• _THE PROBLEM_:
Needed from the data below: every line from the one with "R3: 2.2k (LEDK, TICK) -> 160 (LEDK, TICK)" up to and including the one with "J3 pin 2: SIG5 -> GND", repeated exactly and with nothing else.

*** THE DATA ***

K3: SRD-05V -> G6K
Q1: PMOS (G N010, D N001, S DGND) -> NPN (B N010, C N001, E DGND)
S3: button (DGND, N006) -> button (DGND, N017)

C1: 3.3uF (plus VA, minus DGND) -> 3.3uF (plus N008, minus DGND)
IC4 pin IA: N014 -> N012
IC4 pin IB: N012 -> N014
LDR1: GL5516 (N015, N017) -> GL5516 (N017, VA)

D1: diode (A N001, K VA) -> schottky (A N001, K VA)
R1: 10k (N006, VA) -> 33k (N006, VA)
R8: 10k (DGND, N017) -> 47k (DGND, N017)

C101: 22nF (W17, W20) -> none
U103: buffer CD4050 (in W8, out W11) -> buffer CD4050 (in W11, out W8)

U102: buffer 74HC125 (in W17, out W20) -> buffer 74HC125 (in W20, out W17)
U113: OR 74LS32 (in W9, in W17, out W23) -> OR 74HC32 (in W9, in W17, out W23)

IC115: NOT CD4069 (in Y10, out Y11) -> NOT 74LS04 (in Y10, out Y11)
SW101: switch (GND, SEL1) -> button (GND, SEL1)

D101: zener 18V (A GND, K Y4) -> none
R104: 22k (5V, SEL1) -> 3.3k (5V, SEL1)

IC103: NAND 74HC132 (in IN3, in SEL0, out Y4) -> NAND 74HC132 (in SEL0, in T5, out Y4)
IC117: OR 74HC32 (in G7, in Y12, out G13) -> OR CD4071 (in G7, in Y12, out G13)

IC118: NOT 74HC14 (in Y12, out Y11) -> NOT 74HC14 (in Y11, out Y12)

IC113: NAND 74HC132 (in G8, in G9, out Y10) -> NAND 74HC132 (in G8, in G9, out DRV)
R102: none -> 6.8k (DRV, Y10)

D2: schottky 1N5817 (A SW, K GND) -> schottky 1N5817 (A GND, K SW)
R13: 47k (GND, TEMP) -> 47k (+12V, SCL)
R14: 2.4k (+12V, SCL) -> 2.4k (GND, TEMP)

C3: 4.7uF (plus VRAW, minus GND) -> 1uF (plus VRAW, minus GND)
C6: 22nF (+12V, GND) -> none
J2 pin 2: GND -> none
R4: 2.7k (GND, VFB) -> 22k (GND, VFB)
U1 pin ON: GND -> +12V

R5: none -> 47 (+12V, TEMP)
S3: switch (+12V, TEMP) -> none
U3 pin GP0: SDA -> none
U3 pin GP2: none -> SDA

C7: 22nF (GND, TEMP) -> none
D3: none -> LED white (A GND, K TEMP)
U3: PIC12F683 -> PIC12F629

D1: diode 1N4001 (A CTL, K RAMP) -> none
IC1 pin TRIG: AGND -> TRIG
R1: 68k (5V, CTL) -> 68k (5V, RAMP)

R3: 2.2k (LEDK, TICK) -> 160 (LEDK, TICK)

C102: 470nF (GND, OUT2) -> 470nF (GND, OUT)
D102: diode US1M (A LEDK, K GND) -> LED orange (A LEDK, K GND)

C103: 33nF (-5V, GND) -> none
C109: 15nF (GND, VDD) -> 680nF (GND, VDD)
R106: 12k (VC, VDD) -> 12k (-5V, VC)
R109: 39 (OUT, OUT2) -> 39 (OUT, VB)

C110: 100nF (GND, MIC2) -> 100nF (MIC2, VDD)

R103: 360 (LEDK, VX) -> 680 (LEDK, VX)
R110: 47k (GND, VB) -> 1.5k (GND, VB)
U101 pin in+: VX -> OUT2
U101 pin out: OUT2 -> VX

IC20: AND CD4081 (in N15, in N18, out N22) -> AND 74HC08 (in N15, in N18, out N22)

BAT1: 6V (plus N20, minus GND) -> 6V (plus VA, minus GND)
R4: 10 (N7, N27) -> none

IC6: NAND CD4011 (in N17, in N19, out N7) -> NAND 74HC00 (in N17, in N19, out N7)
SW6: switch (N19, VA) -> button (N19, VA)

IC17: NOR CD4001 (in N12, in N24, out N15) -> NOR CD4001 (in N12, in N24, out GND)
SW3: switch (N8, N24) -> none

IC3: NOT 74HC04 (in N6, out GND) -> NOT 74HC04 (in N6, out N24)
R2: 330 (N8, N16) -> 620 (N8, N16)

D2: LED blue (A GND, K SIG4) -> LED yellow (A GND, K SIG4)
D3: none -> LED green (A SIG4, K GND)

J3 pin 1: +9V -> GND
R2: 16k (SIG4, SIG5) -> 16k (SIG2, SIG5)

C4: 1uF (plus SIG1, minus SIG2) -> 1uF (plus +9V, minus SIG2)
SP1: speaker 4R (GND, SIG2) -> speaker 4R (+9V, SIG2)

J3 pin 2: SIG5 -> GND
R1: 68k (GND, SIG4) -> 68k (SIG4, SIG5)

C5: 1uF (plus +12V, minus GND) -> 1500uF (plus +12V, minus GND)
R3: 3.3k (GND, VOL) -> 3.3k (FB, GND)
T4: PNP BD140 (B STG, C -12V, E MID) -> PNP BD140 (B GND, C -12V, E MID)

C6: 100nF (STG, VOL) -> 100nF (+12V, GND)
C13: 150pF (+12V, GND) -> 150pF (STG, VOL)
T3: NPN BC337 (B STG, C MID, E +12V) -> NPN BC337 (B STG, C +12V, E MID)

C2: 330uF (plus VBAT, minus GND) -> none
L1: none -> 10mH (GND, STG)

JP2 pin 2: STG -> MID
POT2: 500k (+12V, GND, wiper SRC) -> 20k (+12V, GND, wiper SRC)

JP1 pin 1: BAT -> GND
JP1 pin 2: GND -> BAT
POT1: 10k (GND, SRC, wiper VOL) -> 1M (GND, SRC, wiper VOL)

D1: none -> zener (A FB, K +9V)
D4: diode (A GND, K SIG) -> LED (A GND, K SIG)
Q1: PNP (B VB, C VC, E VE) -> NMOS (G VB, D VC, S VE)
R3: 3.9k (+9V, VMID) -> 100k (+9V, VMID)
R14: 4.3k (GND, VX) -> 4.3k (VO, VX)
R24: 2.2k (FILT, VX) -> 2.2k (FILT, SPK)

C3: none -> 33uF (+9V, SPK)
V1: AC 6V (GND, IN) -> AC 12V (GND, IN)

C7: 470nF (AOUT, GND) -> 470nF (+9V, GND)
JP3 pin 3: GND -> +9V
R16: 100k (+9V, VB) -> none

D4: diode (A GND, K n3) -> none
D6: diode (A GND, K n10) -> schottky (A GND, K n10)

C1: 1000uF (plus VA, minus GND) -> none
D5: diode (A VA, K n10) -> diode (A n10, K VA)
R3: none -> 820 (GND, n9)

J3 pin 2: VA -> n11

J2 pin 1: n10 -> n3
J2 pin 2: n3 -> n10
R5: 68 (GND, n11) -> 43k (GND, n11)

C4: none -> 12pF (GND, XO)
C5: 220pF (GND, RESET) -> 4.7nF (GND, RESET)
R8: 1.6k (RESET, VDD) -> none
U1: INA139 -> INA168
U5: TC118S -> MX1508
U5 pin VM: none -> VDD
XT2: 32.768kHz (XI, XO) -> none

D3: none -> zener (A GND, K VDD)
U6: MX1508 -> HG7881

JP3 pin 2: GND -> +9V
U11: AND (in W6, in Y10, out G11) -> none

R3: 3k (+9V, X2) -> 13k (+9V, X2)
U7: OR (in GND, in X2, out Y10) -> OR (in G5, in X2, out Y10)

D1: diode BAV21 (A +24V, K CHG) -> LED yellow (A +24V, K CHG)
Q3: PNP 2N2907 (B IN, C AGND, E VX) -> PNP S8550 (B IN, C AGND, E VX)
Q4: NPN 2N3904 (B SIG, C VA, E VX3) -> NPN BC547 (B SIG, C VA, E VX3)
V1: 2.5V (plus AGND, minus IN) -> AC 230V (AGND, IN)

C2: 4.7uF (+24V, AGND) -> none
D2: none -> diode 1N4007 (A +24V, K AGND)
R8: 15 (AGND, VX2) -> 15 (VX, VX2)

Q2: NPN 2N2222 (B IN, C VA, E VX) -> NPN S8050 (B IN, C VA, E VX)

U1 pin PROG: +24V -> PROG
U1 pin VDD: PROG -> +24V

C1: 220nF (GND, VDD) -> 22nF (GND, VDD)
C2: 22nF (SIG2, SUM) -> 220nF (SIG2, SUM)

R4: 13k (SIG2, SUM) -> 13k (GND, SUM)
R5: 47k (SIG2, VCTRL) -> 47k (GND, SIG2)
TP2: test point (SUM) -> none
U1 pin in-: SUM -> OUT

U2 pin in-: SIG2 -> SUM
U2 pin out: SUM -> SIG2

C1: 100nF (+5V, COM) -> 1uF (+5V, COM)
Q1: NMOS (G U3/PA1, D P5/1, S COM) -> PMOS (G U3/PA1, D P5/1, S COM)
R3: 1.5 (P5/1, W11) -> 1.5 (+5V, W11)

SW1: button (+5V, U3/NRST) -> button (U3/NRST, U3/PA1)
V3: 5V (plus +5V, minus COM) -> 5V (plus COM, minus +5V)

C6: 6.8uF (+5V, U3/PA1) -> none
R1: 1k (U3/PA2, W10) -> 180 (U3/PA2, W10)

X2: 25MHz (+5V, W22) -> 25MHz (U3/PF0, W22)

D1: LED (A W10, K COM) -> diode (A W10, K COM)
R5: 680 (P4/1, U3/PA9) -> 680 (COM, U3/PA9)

*** End of THE DATA ***

• _RESULT_:
R3: 2.2k (LEDK, TICK) -> 160 (LEDK, TICK)

C102: 470nF (GND, OUT2) -> 470nF (GND, OUT)
D102: diode US1M (A LEDK, K GND) -> LED orange (A LEDK, K GND)

C103: 33nF (-5V, GND) -> none
C109: 15nF (GND, VDD) -> 680nF (GND, VDD)
R106: 12k (VC, VDD) -> 12k (-5V, VC)
R109: 39 (OUT, OUT2) -> 39 (OUT, VB)

C110: 100nF (GND, MIC2) -> 100nF (MIC2, VDD)

R103: 360 (LEDK, VX) -> 680 (LEDK, VX)
R110: 47k (GND, VB) -> 1.5k (GND, VB)
U101 pin in+: VX -> OUT2
U101 pin out: OUT2 -> VX

IC20: AND CD4081 (in N15, in N18, out N22) -> AND 74HC08 (in N15, in N18, out N22)

BAT1: 6V (plus N20, minus GND) -> 6V (plus VA, minus GND)
R4: 10 (N7, N27) -> none

IC6: NAND CD4011 (in N17, in N19, out N7) -> NAND 74HC00 (in N17, in N19, out N7)
SW6: switch (N19, VA) -> button (N19, VA)

IC17: NOR CD4001 (in N12, in N24, out N15) -> NOR CD4001 (in N12, in N24, out GND)
SW3: switch (N8, N24) -> none

IC3: NOT 74HC04 (in N6, out GND) -> NOT 74HC04 (in N6, out N24)
R2: 330 (N8, N16) -> 620 (N8, N16)

D2: LED blue (A GND, K SIG4) -> LED yellow (A GND, K SIG4)
D3: none -> LED green (A SIG4, K GND)

J3 pin 1: +9V -> GND
R2: 16k (SIG4, SIG5) -> 16k (SIG2, SIG5)

C4: 1uF (plus SIG1, minus SIG2) -> 1uF (plus +9V, minus SIG2)
SP1: speaker 4R (GND, SIG2) -> speaker 4R (+9V, SIG2)

J3 pin 2: SIG5 -> GND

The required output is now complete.